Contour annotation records

◇ ◇ ◇

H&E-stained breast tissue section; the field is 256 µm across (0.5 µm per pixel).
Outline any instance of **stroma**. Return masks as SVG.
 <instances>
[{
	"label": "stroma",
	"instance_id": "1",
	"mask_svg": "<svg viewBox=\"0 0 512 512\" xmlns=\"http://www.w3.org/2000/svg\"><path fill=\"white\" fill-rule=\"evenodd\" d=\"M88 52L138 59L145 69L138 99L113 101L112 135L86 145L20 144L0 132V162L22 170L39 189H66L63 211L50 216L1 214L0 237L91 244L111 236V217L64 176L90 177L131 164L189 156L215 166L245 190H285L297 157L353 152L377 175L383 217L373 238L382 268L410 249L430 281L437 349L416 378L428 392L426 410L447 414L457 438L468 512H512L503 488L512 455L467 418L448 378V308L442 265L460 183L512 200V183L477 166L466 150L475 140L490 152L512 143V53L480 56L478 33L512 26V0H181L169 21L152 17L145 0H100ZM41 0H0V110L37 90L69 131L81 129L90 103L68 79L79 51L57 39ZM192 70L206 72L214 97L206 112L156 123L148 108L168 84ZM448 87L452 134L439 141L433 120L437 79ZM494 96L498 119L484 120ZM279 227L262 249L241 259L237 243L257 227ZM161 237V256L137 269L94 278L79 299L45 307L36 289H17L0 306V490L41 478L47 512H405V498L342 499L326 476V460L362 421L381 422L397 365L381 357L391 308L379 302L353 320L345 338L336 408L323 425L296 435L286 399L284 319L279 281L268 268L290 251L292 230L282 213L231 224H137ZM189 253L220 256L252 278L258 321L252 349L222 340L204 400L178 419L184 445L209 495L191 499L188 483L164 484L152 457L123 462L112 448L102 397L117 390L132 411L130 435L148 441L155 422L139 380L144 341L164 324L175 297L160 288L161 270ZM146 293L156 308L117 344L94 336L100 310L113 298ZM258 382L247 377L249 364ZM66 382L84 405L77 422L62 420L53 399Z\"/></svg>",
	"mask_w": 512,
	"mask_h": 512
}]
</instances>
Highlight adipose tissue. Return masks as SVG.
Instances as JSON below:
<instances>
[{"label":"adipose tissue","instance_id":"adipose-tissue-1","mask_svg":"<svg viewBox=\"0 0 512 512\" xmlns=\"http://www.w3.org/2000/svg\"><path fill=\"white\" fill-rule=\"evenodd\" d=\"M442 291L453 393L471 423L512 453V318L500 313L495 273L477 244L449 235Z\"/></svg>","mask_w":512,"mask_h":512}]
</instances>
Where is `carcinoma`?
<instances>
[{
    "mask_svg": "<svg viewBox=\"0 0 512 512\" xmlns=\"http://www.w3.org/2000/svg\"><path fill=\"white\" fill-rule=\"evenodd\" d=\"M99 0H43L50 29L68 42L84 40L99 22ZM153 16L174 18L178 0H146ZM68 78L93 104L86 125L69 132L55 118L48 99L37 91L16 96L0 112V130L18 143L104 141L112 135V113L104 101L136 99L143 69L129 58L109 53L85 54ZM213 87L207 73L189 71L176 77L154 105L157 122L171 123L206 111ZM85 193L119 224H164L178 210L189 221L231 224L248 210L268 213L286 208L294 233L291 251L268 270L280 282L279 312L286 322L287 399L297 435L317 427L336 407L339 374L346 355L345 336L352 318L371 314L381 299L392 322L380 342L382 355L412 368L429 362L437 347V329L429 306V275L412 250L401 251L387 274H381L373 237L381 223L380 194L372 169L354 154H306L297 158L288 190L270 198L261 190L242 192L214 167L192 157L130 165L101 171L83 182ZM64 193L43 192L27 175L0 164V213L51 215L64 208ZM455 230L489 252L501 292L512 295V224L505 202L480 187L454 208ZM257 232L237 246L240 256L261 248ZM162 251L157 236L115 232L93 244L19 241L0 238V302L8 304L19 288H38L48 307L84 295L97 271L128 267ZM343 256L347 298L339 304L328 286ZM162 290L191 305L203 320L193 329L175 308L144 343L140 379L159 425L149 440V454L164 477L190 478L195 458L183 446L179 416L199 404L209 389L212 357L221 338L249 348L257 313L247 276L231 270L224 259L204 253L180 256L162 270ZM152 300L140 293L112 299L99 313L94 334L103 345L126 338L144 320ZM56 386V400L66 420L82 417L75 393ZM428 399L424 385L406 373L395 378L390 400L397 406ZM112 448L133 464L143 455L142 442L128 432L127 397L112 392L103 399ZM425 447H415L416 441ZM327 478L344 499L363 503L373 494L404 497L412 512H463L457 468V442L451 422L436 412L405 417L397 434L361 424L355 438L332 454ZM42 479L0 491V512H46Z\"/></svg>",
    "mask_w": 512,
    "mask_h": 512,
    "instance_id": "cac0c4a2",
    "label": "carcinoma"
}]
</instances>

◇ ◇ ◇

Problem to work on: Say how many lines in this material hold "stroma", and say nothing else.

Result: 2